Exercise instructions: Set down exactly the stretch of lines below that opens at the line containing "(301, 503) = (511, 518): blue" and continues through the last line of the entries, and nothing else.

Stored data

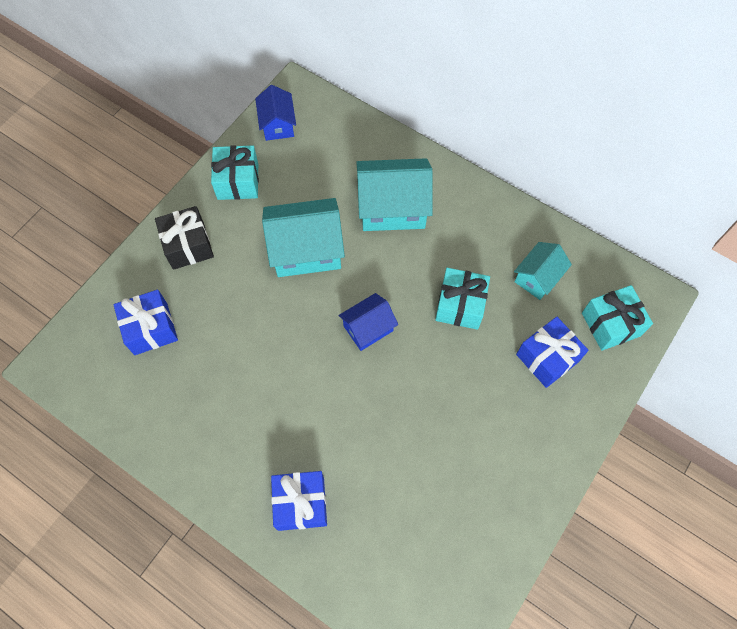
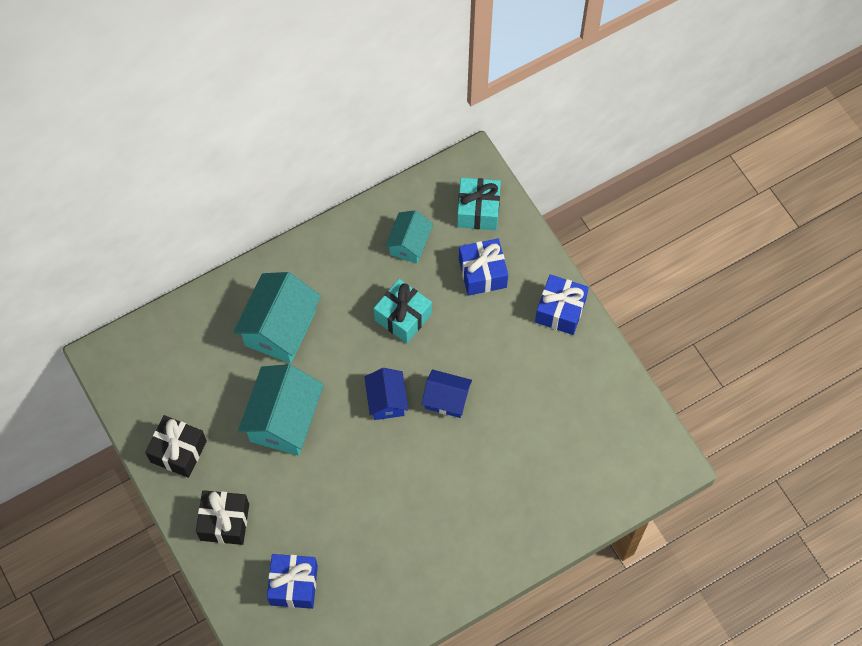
camera: 65 degrees left, 0 degrees up
(238, 181) = (178, 451): turquoise gift -> black gift
(277, 124) = (133, 390): blue house -> blue house (446, 399)
(301, 503) = (511, 518): blue gift -> blue gift (560, 311)
(537, 277) = (409, 244): turquoise house -> turquoise house turned 45 degrees clockwise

Written reply:
(301, 503) = (511, 518): blue gift -> blue gift (560, 311)
(537, 277) = (409, 244): turquoise house -> turquoise house turned 45 degrees clockwise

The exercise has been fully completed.